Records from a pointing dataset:
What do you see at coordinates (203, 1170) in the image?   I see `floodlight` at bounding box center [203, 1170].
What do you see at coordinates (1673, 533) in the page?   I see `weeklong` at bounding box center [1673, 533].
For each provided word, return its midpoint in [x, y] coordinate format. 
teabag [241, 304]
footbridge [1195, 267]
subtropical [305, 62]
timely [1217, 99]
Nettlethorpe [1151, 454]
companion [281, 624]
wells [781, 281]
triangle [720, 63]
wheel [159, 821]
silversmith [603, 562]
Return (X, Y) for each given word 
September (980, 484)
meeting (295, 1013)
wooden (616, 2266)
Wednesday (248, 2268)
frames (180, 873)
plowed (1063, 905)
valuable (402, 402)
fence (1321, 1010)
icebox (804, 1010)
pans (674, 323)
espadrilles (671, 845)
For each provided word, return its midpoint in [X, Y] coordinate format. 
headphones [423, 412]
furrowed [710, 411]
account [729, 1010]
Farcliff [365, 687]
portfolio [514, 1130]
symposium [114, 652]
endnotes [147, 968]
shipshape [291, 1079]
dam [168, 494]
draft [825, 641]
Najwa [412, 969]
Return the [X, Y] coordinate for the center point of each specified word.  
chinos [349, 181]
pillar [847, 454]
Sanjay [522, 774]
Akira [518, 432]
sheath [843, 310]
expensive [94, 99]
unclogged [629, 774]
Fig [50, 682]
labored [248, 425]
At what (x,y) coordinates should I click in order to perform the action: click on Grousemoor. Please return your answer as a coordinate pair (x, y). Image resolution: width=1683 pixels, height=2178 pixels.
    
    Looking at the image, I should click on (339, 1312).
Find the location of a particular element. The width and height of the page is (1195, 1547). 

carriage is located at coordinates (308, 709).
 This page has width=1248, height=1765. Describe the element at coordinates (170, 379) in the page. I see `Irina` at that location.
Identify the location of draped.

**WHAT TO PRODUCE:** Rewrite everything from the line containing "fence (1321, 1010)" down to the line containing "portfolio [514, 1130]", putting "center point" in place of "midpoint" and leaving all else unchanged.

**COMPLETED EXERCISE:**
fence (1321, 1010)
icebox (804, 1010)
pans (674, 323)
espadrilles (671, 845)
For each provided word, return its center point in [X, Y] coordinate format. 
headphones [423, 412]
furrowed [710, 411]
account [729, 1010]
Farcliff [365, 687]
portfolio [514, 1130]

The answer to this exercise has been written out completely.